### INPUT DATA

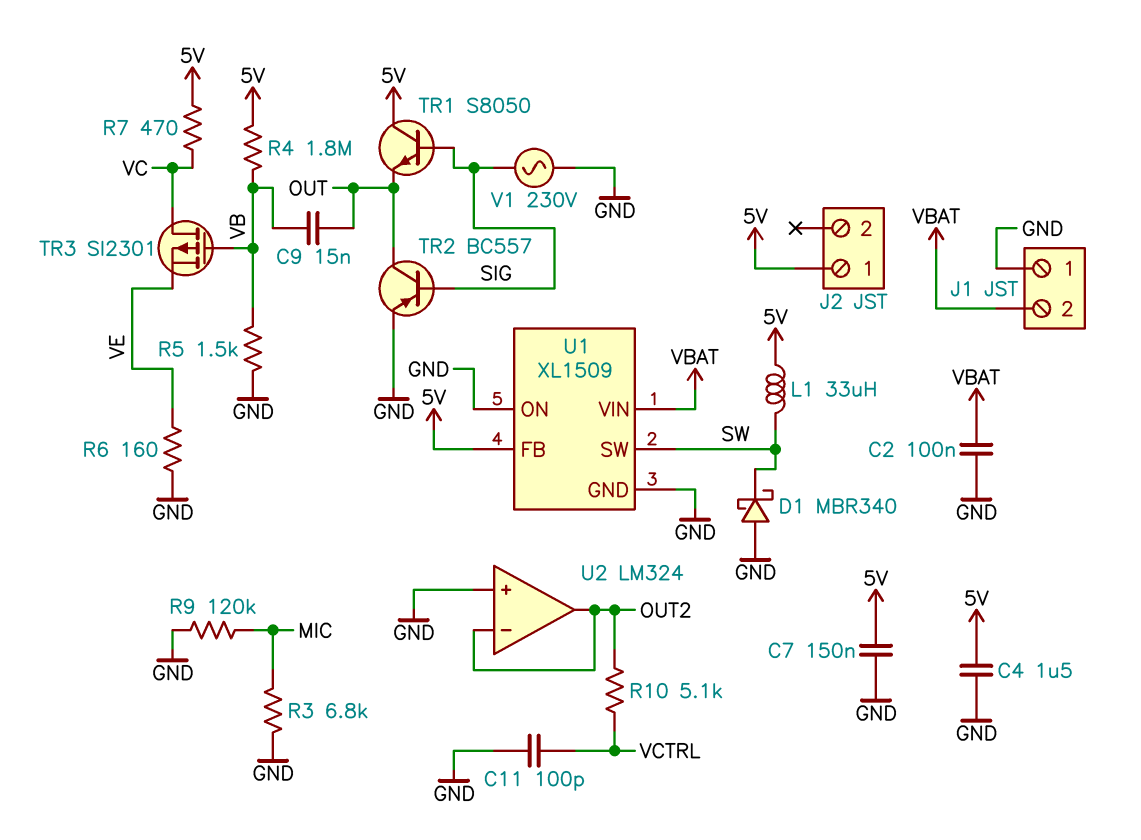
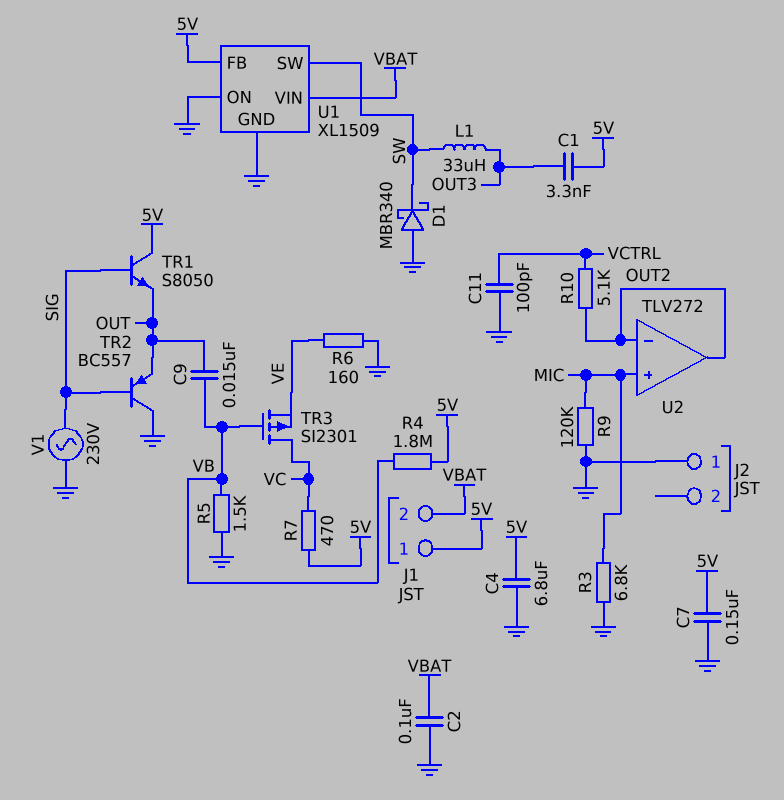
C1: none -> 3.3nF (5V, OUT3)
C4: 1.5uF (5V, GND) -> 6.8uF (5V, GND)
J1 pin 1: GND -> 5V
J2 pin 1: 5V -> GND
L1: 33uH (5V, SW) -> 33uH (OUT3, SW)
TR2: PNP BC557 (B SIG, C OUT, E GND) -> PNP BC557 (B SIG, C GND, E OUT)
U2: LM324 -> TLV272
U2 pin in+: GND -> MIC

### DIRECTIONS FOR THIS TASK
Exact copies of the lines from the one holding "J2 pin 1: 5V -> GND" to the end of the entries are all that should be written.

### SOLUTION BELOW
J2 pin 1: 5V -> GND
L1: 33uH (5V, SW) -> 33uH (OUT3, SW)
TR2: PNP BC557 (B SIG, C OUT, E GND) -> PNP BC557 (B SIG, C GND, E OUT)
U2: LM324 -> TLV272
U2 pin in+: GND -> MIC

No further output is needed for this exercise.